**WORK TO DO**:
Extract each line in the rows below that contains the string "treble". The match is case-sensitive.

Dataset items
------------------------------

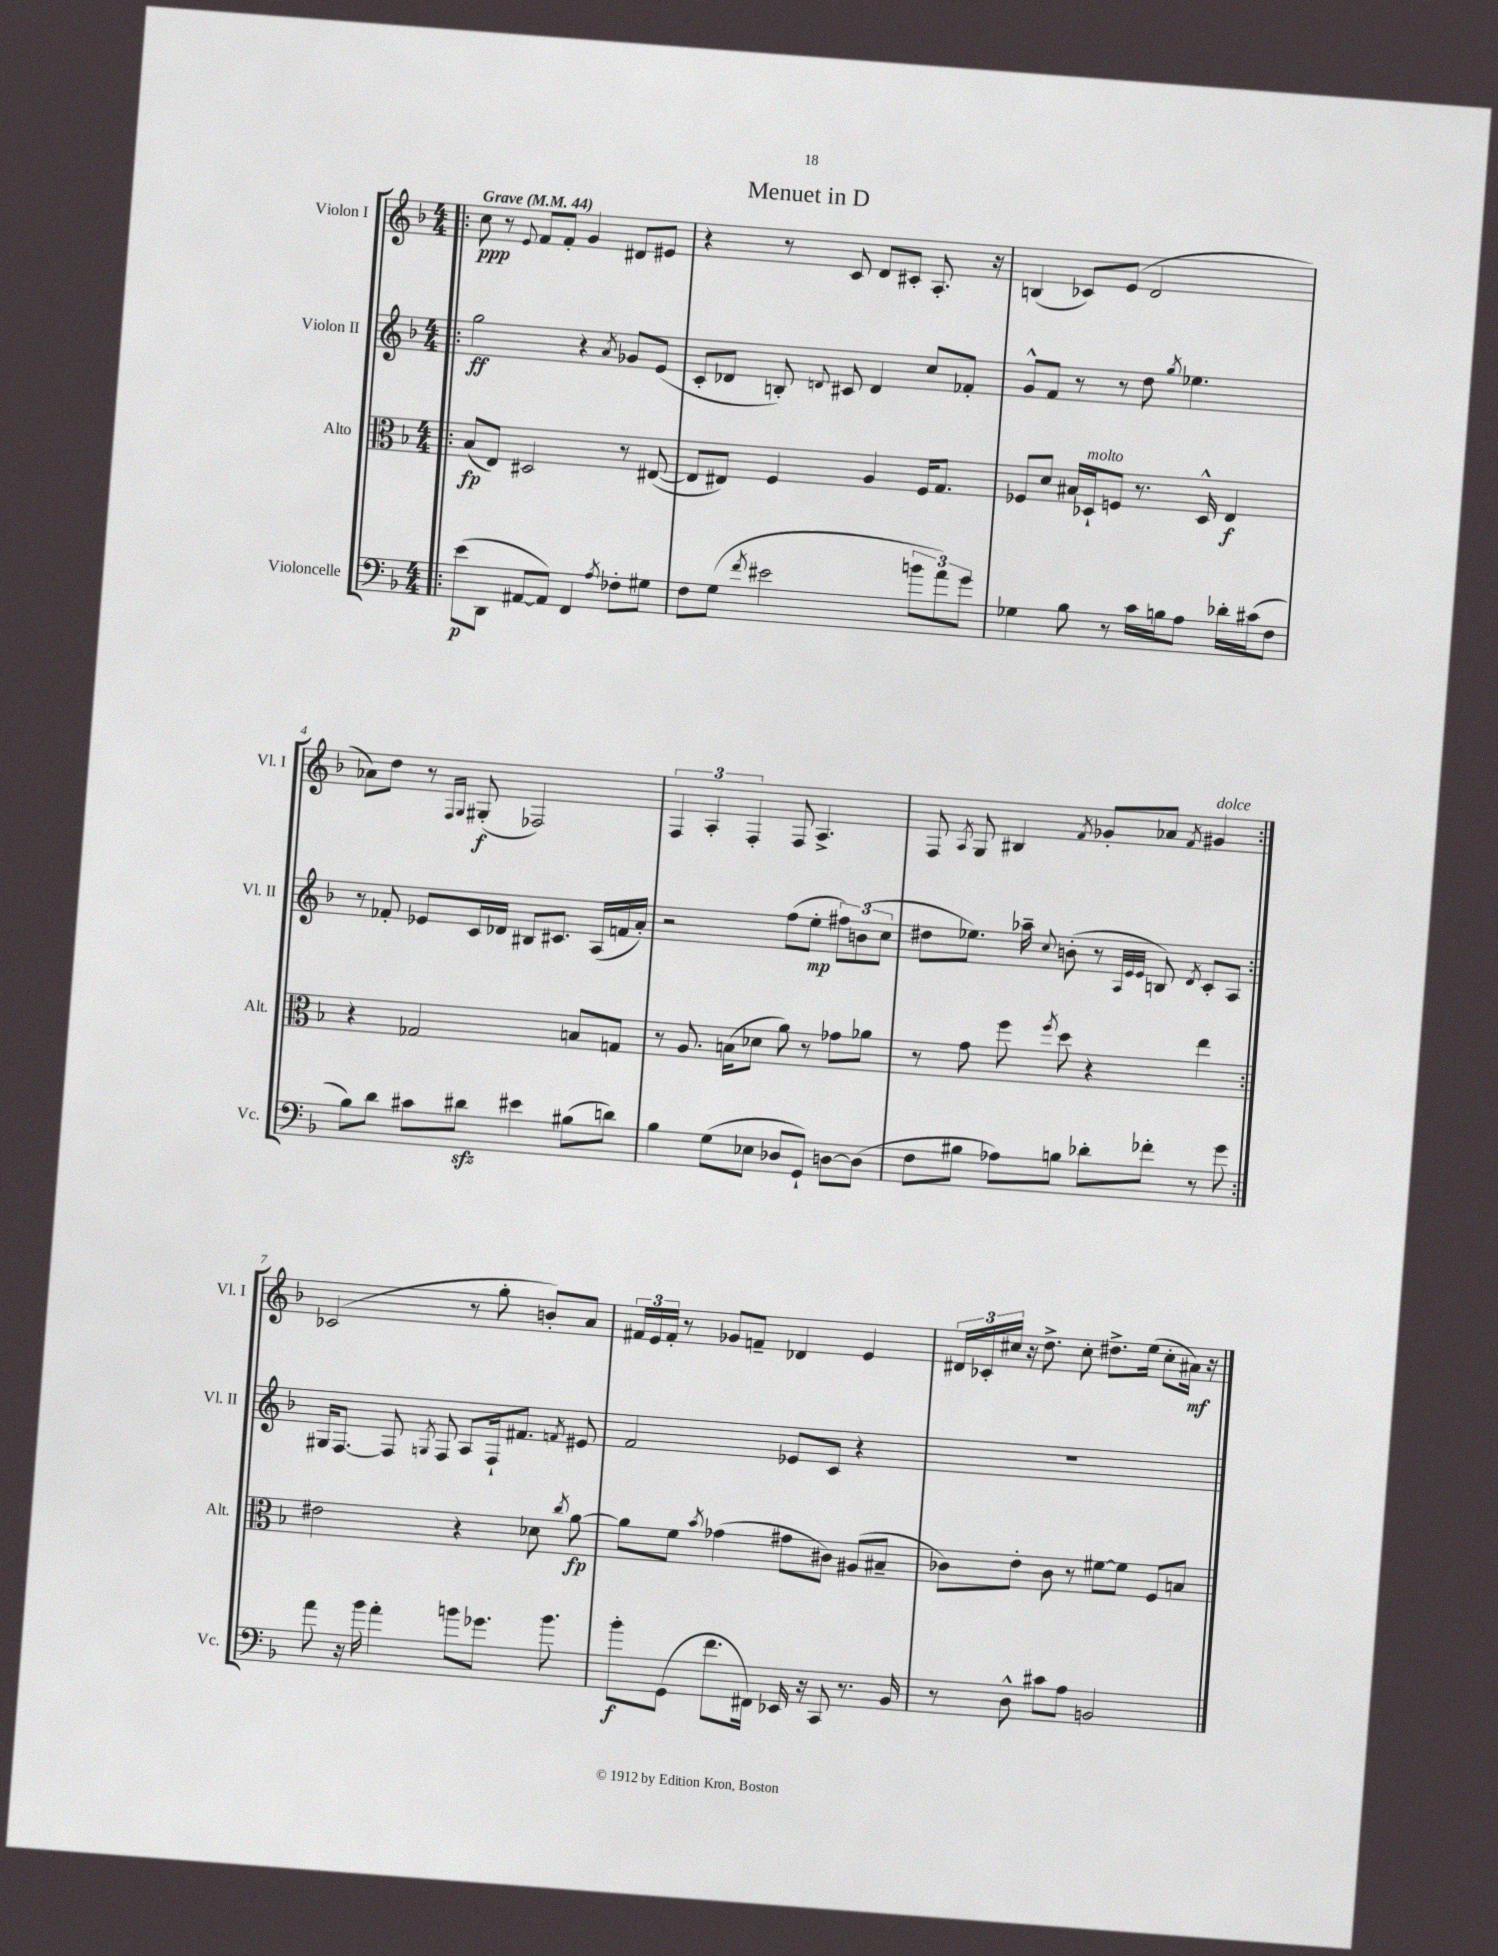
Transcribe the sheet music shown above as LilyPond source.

\header { title = "Menuet in D" }
<<
\new StaffGroup <<
\new Staff = "s0" \with { instrumentName = "Violon I" shortInstrumentName = "Vl. I" } {
    \clef treble \key f \major \numericTimeSignature \time 4/4 \tempo "Grave" 4 = 44
    \autoBeamOff \repeat volta 2 { \bar ".|:" c''8\ppp r8 \appoggiatura { e'8 } f'8[ f'8]-. g'4 dis'8[ eis'8] |
    r4 r8 c'8 d'8[ cis'8]-. a8.-. r16 |
    b4( ces'8[) e'8]( d'2 |
    aes'8[) d''8] r8 \grace { f16[ g16] } gis8-.\f( fes2) |
    \tuplet 3/2 { f4 a4-. f4-. } f8 a4.-> |
    f8 \acciaccatura { a8 } g8 bis4 \acciaccatura { f'8 } ges'8[-. aes'8] \acciaccatura { f'8 } gis'4^\markup { \italic "dolce" } | }
    ces'2( r8 g''8-. b'8[-.) a'8] |
    \tuplet 3/2 { fis'16[ e'16 fis'16]-. } r8 ges'8[ f'8]-- des'4 e'4 |
    \tuplet 3/2 { dis'16[ ces'16-. cis''16] } r16 d''8.-> cis''8-. dis''8.[-> e''16]( cis''8[-. ais'16]\mf) r16 \bar "|." |
}
\new Staff = "s1" \with { instrumentName = "Violon II" shortInstrumentName = "Vl. II" } {
    \clef treble \key f \major \numericTimeSignature \time 4/4
    \autoBeamOff \repeat volta 2 { \bar ".|:" g''2\ff r4 \acciaccatura { a'8 } ges'8[ e'8]( |
    c'8[-. des'8] b8-.) \appoggiatura { d'8 } cis'8 d'4 c''8[ fes'8]-. |
    g'8[-^ f'8] r8 r8 d''8 \acciaccatura { g''8 } ees''4. |
    r8 fes'8-. ees'8[ c'16 des'16] bis8[ cis'8.] a16[( f'16 a'16]-.) |
    r2 f''8[( e''8]-.\mp \tuplet 3/2 { fis''8[) b'8( c''8] } |
    dis''8[ ees''8.]) aes''16-- \appoggiatura { c''8 } b'8-.( r8 \grace { a32[ e'32 e'32] } b8) \acciaccatura { d'8 } c'8[-. a8] | }
    gis16[ f8.]~ f8 \acciaccatura { g8 } f8 a8[ f16-! fis'8.] \acciaccatura { f'8 } eis'8 |
    f'2 ees'8[ c'8] r4 |
    R1 \bar "|." |
}
\new Staff = "s2" \with { instrumentName = "Alto" shortInstrumentName = "Alt." } {
    \clef alto \key f \major \numericTimeSignature \time 4/4
    \autoBeamOff \repeat volta 2 { \bar ".|:" bes8[\fp( e8]) dis2 r8 eis8~( |
    eis8[ eis8]) f4 a4 f16[ g8.] |
    fes8[ d'8] bis16[ des16-!^\markup { \italic "molto" } f8] r8. des16-^ e4\f |
    r4 ges2 b8[ g8] |
    r8 a8. b16[( des'8] a'8) r8 ges'8[ aes'8] |
    r8 g'8 f''8 \acciaccatura { f''8 } d''8 r4 e''4 | }
    eis'2 r4 des'8 \acciaccatura { c''8 } a'8~\fp |
    a'8[ f'8] \acciaccatura { bes'8 } ges'4( gis'8[ cis'8]) ais8[( bis8]-- |
    ces'8[) e'8]-. ces'8 r8 fis'8[~ fis'8] f8[ b8] \bar "|." |
}
\new Staff = "s3" \with { instrumentName = "Violoncelle" shortInstrumentName = "Vc." } {
    \clef bass \key f \major \numericTimeSignature \time 4/4
    \autoBeamOff \repeat volta 2 { \bar ".|:" e'8[\p( d,8] ais,8[~ ais,8]) f,4 \acciaccatura { a8 } fes8[-. gis8] |
    f8[ g8]( \acciaccatura { f'8 } eis'2 \tuplet 3/2 { b'8[ a'8) g'8] } |
    ges4 bes8 r8 c'16[ b16 a8] des'16[-. cis'16( f8] |
    bes8[) d'8] cis'8[ dis'8]\sfz eis'4 bis8[( d'8]) |
    bes4 g8[( ees8] des8[ g,8]-!) d8[~ d8]( |
    f8[ bis8] aes8[) b8] des'8[-. fes'8]-. r8 g'8 | }
    a'8 r16 bes'16 a'4-. b'8[ ges'8.] b'8. |
    bes'8[-.\f g,8]( f'8.[ fis,16]) ees,16 r16 c,8 r8. bes,16 |
    r8 d8-^ cis'8[ a8] b,2 \bar "|." |
}
>>
>>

------------------------------

**EXERCISE ANSWER**:
    \clef treble \key f \major \numericTimeSignature \time 4/4 \tempo "Grave" 4 = 44
    \clef treble \key f \major \numericTimeSignature \time 4/4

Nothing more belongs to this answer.